EXERCISE DESCRIPTION —
Reprint all entries without any alteration.
[RAW DATA Boundary: Start]
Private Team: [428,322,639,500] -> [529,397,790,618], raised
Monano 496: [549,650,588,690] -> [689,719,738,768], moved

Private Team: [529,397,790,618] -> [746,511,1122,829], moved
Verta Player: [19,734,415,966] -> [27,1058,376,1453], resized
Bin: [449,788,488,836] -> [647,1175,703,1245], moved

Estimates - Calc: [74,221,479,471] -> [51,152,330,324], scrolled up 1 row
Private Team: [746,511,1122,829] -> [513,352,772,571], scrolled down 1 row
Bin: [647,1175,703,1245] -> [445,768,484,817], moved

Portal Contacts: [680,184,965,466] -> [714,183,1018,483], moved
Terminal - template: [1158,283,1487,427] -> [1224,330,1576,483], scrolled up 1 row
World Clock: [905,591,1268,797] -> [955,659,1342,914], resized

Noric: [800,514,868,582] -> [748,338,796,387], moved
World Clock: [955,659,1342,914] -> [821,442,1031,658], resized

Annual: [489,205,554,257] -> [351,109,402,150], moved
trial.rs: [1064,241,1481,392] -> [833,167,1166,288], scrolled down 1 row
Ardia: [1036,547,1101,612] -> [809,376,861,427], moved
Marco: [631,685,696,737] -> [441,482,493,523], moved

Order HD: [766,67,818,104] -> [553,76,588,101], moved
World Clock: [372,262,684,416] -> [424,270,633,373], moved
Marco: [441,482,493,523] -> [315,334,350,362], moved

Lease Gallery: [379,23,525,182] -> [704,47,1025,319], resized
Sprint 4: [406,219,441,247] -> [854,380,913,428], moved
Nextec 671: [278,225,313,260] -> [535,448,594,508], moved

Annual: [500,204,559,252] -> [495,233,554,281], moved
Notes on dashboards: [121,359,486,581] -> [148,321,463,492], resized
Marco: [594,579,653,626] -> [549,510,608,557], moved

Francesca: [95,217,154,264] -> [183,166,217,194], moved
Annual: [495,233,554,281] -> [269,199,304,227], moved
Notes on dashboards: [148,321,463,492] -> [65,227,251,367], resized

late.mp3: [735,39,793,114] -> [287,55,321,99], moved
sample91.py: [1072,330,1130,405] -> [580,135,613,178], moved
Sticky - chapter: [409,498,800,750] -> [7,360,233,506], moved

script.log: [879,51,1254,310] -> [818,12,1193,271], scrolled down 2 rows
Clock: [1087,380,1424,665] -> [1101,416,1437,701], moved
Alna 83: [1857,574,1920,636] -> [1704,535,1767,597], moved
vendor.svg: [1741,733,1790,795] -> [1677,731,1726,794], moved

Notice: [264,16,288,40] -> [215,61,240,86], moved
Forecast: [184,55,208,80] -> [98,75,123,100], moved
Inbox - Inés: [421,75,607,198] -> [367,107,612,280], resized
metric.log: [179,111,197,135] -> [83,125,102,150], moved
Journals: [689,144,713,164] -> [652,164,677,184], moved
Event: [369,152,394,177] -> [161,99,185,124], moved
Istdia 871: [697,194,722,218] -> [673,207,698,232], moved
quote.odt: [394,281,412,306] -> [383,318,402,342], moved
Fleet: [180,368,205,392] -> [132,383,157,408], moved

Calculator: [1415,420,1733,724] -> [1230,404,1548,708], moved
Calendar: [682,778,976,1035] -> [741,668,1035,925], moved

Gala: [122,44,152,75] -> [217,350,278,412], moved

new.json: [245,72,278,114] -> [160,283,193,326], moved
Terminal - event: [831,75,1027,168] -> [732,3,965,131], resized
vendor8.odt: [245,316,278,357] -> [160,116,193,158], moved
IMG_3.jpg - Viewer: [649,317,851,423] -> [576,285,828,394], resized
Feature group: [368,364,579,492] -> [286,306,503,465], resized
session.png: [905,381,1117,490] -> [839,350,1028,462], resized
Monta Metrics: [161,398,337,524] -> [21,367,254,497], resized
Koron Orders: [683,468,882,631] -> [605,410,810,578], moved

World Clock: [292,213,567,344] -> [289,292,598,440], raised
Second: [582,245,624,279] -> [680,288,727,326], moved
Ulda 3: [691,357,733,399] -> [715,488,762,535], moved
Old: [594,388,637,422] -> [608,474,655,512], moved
[RAW DATA Boundary: End]
SOLUTION FOR THIS PROBLEM —
Private Team: [428,322,639,500] -> [529,397,790,618], raised
Monano 496: [549,650,588,690] -> [689,719,738,768], moved

Private Team: [529,397,790,618] -> [746,511,1122,829], moved
Verta Player: [19,734,415,966] -> [27,1058,376,1453], resized
Bin: [449,788,488,836] -> [647,1175,703,1245], moved

Estimates - Calc: [74,221,479,471] -> [51,152,330,324], scrolled up 1 row
Private Team: [746,511,1122,829] -> [513,352,772,571], scrolled down 1 row
Bin: [647,1175,703,1245] -> [445,768,484,817], moved

Portal Contacts: [680,184,965,466] -> [714,183,1018,483], moved
Terminal - template: [1158,283,1487,427] -> [1224,330,1576,483], scrolled up 1 row
World Clock: [905,591,1268,797] -> [955,659,1342,914], resized

Noric: [800,514,868,582] -> [748,338,796,387], moved
World Clock: [955,659,1342,914] -> [821,442,1031,658], resized

Annual: [489,205,554,257] -> [351,109,402,150], moved
trial.rs: [1064,241,1481,392] -> [833,167,1166,288], scrolled down 1 row
Ardia: [1036,547,1101,612] -> [809,376,861,427], moved
Marco: [631,685,696,737] -> [441,482,493,523], moved

Order HD: [766,67,818,104] -> [553,76,588,101], moved
World Clock: [372,262,684,416] -> [424,270,633,373], moved
Marco: [441,482,493,523] -> [315,334,350,362], moved

Lease Gallery: [379,23,525,182] -> [704,47,1025,319], resized
Sprint 4: [406,219,441,247] -> [854,380,913,428], moved
Nextec 671: [278,225,313,260] -> [535,448,594,508], moved

Annual: [500,204,559,252] -> [495,233,554,281], moved
Notes on dashboards: [121,359,486,581] -> [148,321,463,492], resized
Marco: [594,579,653,626] -> [549,510,608,557], moved

Francesca: [95,217,154,264] -> [183,166,217,194], moved
Annual: [495,233,554,281] -> [269,199,304,227], moved
Notes on dashboards: [148,321,463,492] -> [65,227,251,367], resized

late.mp3: [735,39,793,114] -> [287,55,321,99], moved
sample91.py: [1072,330,1130,405] -> [580,135,613,178], moved
Sticky - chapter: [409,498,800,750] -> [7,360,233,506], moved

script.log: [879,51,1254,310] -> [818,12,1193,271], scrolled down 2 rows
Clock: [1087,380,1424,665] -> [1101,416,1437,701], moved
Alna 83: [1857,574,1920,636] -> [1704,535,1767,597], moved
vendor.svg: [1741,733,1790,795] -> [1677,731,1726,794], moved

Notice: [264,16,288,40] -> [215,61,240,86], moved
Forecast: [184,55,208,80] -> [98,75,123,100], moved
Inbox - Inés: [421,75,607,198] -> [367,107,612,280], resized
metric.log: [179,111,197,135] -> [83,125,102,150], moved
Journals: [689,144,713,164] -> [652,164,677,184], moved
Event: [369,152,394,177] -> [161,99,185,124], moved
Istdia 871: [697,194,722,218] -> [673,207,698,232], moved
quote.odt: [394,281,412,306] -> [383,318,402,342], moved
Fleet: [180,368,205,392] -> [132,383,157,408], moved

Calculator: [1415,420,1733,724] -> [1230,404,1548,708], moved
Calendar: [682,778,976,1035] -> [741,668,1035,925], moved

Gala: [122,44,152,75] -> [217,350,278,412], moved

new.json: [245,72,278,114] -> [160,283,193,326], moved
Terminal - event: [831,75,1027,168] -> [732,3,965,131], resized
vendor8.odt: [245,316,278,357] -> [160,116,193,158], moved
IMG_3.jpg - Viewer: [649,317,851,423] -> [576,285,828,394], resized
Feature group: [368,364,579,492] -> [286,306,503,465], resized
session.png: [905,381,1117,490] -> [839,350,1028,462], resized
Monta Metrics: [161,398,337,524] -> [21,367,254,497], resized
Koron Orders: [683,468,882,631] -> [605,410,810,578], moved

World Clock: [292,213,567,344] -> [289,292,598,440], raised
Second: [582,245,624,279] -> [680,288,727,326], moved
Ulda 3: [691,357,733,399] -> [715,488,762,535], moved
Old: [594,388,637,422] -> [608,474,655,512], moved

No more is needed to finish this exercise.